**Job:**
Copy the listing below verbatim, starting from its first line and ending with the line containing "a.k.a. La patata bollente (848, 539)", that line included.

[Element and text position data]
<<<<

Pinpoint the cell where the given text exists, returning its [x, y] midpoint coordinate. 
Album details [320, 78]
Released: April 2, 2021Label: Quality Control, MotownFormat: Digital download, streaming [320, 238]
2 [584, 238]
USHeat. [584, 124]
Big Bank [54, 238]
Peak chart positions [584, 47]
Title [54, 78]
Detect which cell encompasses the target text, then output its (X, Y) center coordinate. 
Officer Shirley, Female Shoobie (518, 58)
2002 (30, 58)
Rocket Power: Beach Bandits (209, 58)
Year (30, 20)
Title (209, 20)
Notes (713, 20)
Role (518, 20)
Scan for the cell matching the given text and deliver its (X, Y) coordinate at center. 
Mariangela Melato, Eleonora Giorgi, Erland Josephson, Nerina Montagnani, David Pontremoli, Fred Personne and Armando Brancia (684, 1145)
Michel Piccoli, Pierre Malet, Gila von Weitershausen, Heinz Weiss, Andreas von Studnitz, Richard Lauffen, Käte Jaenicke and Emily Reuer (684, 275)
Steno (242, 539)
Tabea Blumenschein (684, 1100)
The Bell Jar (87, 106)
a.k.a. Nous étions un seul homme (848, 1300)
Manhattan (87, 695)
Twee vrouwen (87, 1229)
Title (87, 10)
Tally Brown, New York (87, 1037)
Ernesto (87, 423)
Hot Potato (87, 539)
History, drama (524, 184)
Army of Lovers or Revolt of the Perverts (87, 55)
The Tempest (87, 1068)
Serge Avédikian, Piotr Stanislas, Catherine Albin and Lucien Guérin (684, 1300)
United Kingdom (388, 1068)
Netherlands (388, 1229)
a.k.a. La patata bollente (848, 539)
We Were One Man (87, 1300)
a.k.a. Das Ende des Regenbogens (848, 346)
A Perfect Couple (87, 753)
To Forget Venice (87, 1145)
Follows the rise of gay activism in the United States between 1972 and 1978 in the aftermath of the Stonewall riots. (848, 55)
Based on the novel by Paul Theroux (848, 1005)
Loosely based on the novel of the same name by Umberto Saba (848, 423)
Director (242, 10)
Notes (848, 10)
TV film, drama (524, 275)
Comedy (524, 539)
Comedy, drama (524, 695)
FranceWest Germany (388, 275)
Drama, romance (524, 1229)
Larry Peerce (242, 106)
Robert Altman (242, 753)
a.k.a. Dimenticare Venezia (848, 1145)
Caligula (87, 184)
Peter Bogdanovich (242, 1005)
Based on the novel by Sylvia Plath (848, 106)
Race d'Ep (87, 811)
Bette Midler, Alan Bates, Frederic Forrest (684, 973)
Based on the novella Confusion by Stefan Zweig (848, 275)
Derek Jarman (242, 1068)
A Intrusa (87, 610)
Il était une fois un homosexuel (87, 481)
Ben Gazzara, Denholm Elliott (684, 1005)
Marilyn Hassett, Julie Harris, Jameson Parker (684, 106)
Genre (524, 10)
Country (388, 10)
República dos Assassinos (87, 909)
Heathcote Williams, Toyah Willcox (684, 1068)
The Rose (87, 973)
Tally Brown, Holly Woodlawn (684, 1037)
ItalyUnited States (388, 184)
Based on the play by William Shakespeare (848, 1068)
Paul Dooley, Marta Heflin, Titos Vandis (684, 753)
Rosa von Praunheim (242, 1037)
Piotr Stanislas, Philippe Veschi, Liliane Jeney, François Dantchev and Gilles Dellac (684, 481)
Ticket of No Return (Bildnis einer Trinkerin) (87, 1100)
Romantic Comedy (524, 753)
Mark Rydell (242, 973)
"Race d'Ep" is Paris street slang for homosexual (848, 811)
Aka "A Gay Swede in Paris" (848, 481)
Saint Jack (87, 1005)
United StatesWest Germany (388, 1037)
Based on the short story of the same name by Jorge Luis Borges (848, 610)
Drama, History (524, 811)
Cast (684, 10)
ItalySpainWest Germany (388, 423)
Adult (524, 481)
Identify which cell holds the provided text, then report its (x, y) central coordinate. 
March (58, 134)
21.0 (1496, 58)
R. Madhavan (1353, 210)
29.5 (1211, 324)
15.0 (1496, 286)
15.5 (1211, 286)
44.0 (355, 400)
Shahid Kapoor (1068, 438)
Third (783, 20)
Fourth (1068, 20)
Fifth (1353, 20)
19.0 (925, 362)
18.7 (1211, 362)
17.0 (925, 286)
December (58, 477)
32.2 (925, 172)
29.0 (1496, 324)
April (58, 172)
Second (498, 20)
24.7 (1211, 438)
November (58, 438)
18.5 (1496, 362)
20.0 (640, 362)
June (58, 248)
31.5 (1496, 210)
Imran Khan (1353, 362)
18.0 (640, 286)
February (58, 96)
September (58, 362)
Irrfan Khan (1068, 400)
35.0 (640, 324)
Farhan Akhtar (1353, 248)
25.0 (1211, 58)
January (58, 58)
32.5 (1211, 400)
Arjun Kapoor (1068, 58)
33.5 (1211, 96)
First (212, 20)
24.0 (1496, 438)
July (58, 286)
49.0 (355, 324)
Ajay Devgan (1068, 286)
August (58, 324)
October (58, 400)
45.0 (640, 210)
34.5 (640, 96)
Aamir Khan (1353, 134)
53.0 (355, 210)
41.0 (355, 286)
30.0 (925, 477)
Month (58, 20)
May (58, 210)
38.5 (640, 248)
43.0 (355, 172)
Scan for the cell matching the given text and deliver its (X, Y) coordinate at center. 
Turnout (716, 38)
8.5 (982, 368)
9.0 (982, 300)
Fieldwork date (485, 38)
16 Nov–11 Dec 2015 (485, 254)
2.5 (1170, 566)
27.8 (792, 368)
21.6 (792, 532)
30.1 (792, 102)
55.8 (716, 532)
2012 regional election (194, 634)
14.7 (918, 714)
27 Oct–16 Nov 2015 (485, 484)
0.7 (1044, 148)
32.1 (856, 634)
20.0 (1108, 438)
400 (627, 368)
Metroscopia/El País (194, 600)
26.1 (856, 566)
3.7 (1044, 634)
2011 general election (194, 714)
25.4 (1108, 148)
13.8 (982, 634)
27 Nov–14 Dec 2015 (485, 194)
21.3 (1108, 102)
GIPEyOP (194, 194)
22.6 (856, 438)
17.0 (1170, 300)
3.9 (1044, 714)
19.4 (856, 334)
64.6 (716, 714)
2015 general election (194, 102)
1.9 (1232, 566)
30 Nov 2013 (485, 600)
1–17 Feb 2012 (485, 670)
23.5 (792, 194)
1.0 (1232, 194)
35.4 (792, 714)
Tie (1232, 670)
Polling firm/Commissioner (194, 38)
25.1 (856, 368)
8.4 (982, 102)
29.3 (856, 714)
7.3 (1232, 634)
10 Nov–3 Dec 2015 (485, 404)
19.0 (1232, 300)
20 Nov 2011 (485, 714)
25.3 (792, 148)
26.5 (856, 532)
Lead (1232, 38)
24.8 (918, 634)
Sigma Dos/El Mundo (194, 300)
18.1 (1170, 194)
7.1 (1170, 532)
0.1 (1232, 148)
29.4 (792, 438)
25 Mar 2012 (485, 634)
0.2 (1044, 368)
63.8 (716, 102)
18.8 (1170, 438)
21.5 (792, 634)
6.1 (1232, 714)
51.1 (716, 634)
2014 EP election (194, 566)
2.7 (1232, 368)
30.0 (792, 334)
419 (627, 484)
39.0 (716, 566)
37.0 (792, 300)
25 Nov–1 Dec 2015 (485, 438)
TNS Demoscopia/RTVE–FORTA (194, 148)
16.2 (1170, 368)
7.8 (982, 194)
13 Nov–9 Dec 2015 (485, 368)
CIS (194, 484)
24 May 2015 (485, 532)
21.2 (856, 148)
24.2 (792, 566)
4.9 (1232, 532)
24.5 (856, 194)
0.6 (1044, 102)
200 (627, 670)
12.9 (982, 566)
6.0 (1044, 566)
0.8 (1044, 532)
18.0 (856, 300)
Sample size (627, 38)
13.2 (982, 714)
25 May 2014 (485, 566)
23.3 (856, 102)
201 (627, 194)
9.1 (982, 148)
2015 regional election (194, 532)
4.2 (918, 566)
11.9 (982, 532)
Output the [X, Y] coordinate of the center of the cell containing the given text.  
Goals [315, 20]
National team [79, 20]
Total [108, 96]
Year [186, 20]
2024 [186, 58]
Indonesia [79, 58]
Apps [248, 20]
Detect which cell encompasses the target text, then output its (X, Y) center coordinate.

>>>>

**Result of this task:**
Pinpoint the cell where the given text exists, returning its [x, y] midpoint coordinate. 
Album details [320, 78]
Released: April 2, 2021Label: Quality Control, MotownFormat: Digital download, streaming [320, 238]
2 [584, 238]
USHeat. [584, 124]
Big Bank [54, 238]
Peak chart positions [584, 47]
Title [54, 78]
Detect which cell encompasses the target text, then output its (X, Y) center coordinate. 
Officer Shirley, Female Shoobie (518, 58)
2002 (30, 58)
Rocket Power: Beach Bandits (209, 58)
Year (30, 20)
Title (209, 20)
Notes (713, 20)
Role (518, 20)
Scan for the cell matching the given text and deliver its (X, Y) coordinate at center. 
Mariangela Melato, Eleonora Giorgi, Erland Josephson, Nerina Montagnani, David Pontremoli, Fred Personne and Armando Brancia (684, 1145)
Michel Piccoli, Pierre Malet, Gila von Weitershausen, Heinz Weiss, Andreas von Studnitz, Richard Lauffen, Käte Jaenicke and Emily Reuer (684, 275)
Steno (242, 539)
Tabea Blumenschein (684, 1100)
The Bell Jar (87, 106)
a.k.a. Nous étions un seul homme (848, 1300)
Manhattan (87, 695)
Twee vrouwen (87, 1229)
Title (87, 10)
Tally Brown, New York (87, 1037)
Ernesto (87, 423)
Hot Potato (87, 539)
History, drama (524, 184)
Army of Lovers or Revolt of the Perverts (87, 55)
The Tempest (87, 1068)
Serge Avédikian, Piotr Stanislas, Catherine Albin and Lucien Guérin (684, 1300)
United Kingdom (388, 1068)
Netherlands (388, 1229)
a.k.a. La patata bollente (848, 539)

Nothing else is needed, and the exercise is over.